[START OF DATASET RECORDS]

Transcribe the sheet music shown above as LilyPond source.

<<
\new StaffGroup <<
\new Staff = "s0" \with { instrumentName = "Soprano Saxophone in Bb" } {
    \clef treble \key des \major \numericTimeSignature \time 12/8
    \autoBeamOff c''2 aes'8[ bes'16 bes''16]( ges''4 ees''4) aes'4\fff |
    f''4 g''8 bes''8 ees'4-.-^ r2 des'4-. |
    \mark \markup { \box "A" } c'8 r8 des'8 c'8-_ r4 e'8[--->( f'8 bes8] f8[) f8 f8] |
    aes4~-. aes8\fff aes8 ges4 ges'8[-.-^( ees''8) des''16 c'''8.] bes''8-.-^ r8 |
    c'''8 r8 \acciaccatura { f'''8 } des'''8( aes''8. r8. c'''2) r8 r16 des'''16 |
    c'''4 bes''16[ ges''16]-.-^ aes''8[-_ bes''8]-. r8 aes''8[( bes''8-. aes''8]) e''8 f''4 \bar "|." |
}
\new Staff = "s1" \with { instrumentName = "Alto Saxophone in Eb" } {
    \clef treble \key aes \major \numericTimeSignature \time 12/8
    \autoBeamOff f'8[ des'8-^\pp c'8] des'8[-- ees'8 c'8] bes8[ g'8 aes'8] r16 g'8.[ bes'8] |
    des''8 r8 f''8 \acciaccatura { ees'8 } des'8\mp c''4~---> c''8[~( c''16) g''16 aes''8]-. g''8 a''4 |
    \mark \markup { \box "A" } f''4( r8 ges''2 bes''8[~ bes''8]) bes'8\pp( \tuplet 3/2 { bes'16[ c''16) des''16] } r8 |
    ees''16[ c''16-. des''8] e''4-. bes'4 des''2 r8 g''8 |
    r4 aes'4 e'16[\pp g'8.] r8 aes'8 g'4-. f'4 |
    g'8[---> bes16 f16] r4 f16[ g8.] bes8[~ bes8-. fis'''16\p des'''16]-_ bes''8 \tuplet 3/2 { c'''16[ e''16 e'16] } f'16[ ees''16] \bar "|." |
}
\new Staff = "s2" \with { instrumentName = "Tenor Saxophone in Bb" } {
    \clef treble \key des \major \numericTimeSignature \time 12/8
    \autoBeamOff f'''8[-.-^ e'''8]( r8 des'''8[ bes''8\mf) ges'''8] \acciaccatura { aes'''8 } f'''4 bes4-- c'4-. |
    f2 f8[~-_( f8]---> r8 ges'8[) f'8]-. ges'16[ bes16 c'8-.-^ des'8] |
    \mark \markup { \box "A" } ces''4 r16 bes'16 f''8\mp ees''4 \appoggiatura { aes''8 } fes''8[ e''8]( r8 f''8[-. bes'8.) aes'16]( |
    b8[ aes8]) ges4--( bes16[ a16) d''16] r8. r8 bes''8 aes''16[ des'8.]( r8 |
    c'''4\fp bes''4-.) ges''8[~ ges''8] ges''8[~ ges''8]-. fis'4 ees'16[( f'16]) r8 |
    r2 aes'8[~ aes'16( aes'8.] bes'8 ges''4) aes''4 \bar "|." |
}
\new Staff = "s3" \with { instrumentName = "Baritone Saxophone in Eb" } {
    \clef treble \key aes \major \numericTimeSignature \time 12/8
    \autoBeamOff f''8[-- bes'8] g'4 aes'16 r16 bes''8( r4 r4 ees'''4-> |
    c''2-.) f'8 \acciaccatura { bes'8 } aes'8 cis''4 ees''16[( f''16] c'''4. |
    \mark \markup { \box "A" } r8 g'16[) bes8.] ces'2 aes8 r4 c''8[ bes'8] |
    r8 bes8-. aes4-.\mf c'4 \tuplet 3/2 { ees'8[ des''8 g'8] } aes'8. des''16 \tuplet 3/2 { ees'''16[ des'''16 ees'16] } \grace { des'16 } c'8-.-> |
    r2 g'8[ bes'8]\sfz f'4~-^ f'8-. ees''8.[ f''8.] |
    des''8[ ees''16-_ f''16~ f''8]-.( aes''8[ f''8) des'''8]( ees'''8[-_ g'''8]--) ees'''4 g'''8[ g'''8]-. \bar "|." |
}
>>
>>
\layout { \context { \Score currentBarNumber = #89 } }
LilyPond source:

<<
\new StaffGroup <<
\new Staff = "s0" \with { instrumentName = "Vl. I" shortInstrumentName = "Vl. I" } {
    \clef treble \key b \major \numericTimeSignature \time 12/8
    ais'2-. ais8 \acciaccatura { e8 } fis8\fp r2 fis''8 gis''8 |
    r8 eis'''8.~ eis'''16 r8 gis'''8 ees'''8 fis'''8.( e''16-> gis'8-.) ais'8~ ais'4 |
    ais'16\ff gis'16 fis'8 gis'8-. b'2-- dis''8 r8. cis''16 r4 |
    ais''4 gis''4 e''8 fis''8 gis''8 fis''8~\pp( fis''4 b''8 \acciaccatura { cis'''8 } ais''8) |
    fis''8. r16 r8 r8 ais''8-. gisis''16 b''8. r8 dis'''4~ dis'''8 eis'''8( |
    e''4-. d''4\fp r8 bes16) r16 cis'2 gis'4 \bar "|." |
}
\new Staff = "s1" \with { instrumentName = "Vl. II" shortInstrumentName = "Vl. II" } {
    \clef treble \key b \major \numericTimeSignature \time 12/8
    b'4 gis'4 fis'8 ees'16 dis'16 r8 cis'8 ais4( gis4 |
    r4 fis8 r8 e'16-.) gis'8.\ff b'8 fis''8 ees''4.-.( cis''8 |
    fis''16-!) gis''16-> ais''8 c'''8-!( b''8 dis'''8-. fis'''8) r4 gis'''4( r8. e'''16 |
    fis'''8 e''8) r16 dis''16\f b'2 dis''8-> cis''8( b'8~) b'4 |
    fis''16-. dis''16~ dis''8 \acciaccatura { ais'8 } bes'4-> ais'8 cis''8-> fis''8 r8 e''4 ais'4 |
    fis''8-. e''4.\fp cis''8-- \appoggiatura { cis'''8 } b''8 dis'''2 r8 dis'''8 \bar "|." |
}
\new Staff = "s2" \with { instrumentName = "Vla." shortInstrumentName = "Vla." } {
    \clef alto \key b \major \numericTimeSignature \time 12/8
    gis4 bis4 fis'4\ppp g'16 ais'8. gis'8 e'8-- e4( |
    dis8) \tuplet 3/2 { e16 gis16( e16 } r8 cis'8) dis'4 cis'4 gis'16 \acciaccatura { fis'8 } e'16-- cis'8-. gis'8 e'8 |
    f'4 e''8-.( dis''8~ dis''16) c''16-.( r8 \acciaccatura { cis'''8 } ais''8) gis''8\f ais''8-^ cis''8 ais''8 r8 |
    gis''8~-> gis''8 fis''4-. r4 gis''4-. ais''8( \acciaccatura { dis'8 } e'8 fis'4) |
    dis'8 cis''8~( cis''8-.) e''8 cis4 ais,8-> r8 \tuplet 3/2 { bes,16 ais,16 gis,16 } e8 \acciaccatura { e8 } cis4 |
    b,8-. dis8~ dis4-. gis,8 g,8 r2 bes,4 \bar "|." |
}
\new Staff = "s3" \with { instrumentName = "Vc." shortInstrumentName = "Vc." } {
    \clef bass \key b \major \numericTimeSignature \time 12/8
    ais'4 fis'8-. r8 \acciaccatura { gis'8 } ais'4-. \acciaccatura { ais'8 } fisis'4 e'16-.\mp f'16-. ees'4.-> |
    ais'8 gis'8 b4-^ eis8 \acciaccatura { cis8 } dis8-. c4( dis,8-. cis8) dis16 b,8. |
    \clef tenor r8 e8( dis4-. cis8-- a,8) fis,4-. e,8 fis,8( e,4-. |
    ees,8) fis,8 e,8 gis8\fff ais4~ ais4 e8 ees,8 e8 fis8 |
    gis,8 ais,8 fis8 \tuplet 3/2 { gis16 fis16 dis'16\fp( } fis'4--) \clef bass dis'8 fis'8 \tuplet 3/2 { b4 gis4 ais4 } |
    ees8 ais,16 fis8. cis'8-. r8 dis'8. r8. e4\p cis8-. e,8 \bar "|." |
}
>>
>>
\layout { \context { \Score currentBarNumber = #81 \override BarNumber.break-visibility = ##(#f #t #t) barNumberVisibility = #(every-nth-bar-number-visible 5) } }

[END OF DATASET RECORDS]

WRITTEN EXERCISE - Find each line in the entries above that contains the word "Saxophone", matching case exactly, and copy those lines out.

ANSWER IN FULL -
\new Staff = "s0" \with { instrumentName = "Soprano Saxophone in Bb" } {
\new Staff = "s1" \with { instrumentName = "Alto Saxophone in Eb" } {
\new Staff = "s2" \with { instrumentName = "Tenor Saxophone in Bb" } {
\new Staff = "s3" \with { instrumentName = "Baritone Saxophone in Eb" } {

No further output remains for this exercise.